Search the data for the word "pink". Reproduce every line where it is found.

Segment Start: Raw data

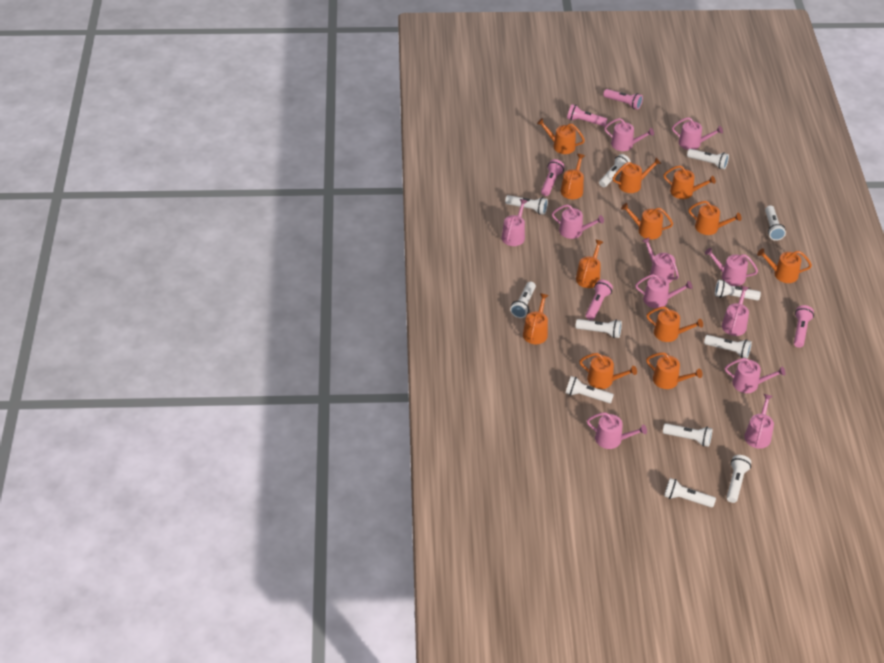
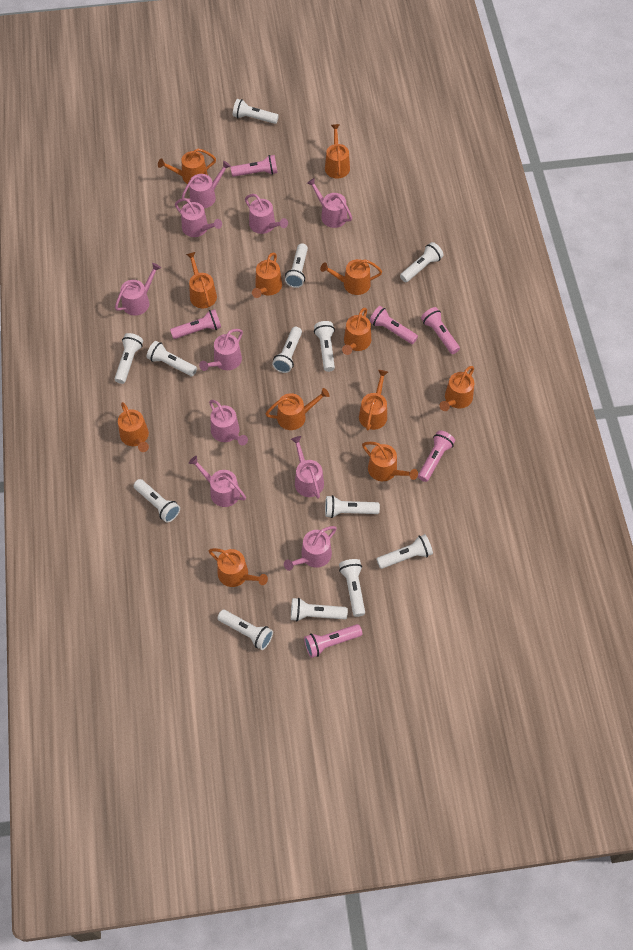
pink flashlight: 5 -> 6
pink watering can: 11 -> 10
white flashlight: 12 -> 13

Segment End: Raw data

**Solution for this exercise**.
pink flashlight: 5 -> 6
pink watering can: 11 -> 10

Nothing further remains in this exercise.